* [Task brief] Copy out the data exactly as it appears, without a single image.

* [Provided material]
# # # # #

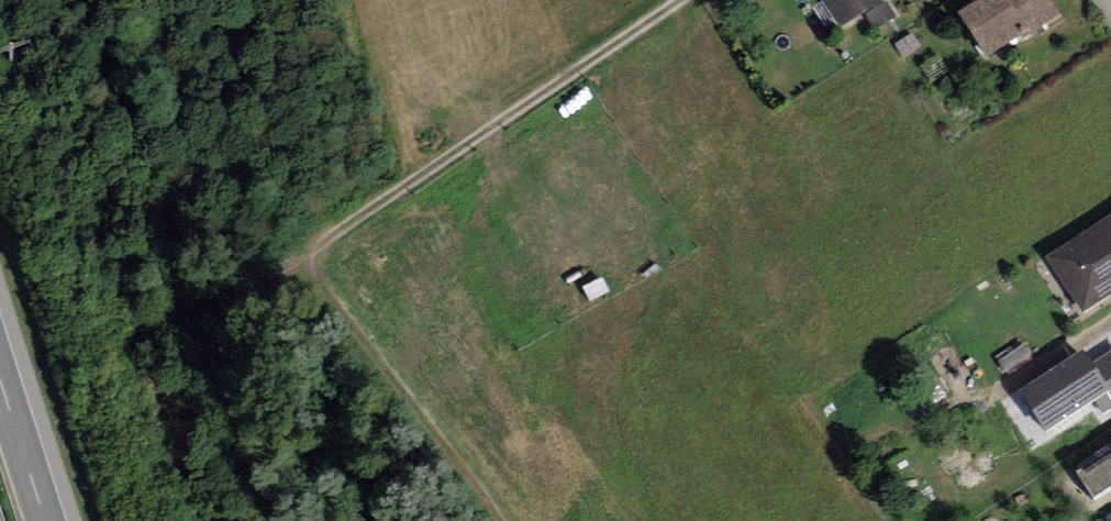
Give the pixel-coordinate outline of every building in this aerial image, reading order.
[(841,32),(882,6),(878,0),(821,0),(841,32)] [(957,21),(985,64),(1052,21),(1038,0),(990,0),(957,21)] [(1110,292),(1110,221),(1036,268),(1069,319),(1110,292)] [(1089,355),(1022,399),(1055,449),(1110,412),(1110,354),(1095,364),(1089,355)] [(1088,503),(1110,488),(1110,453),(1072,479),(1088,503)]
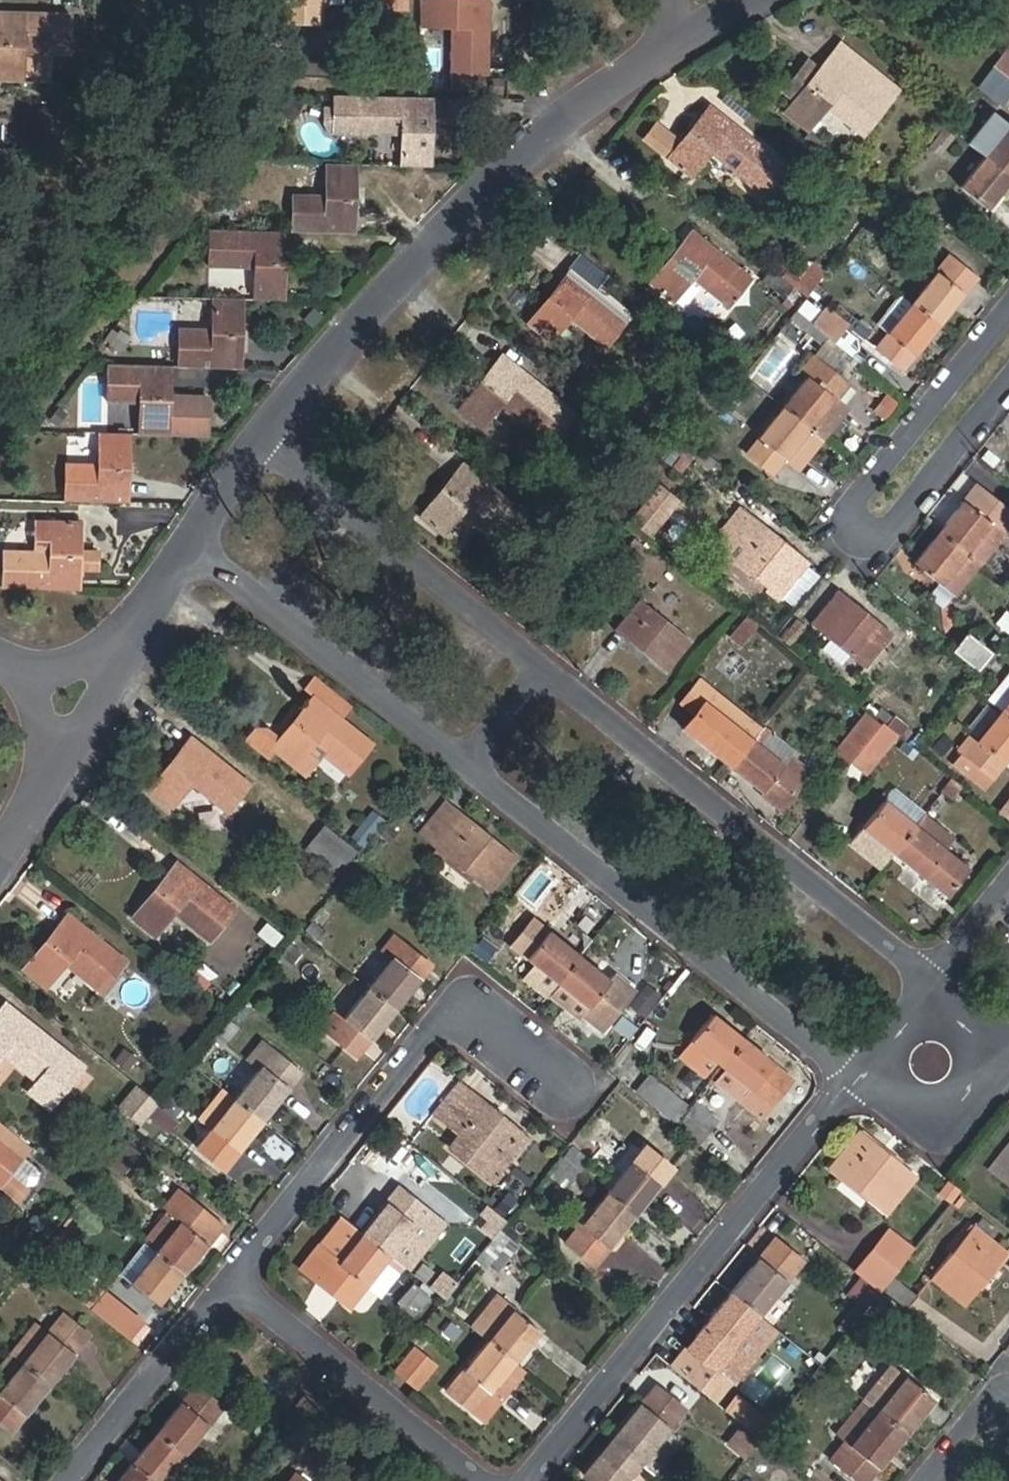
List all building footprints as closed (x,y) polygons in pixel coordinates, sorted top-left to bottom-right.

# # # # #

* [Result below]
Give the pixel-coordinate outline of every building in this aerial image, reading order.
[(841,32),(882,6),(878,0),(821,0),(841,32)] [(957,21),(985,64),(1052,21),(1038,0),(990,0),(957,21)] [(1110,292),(1110,221),(1036,268),(1069,319),(1110,292)] [(1089,355),(1022,399),(1055,449),(1110,412),(1110,354),(1095,364),(1089,355)] [(1088,503),(1110,488),(1110,453),(1072,479),(1088,503)]
List all building footprints as closed (x,y) polygons in pixel coordinates, sorted top-left to bottom-right.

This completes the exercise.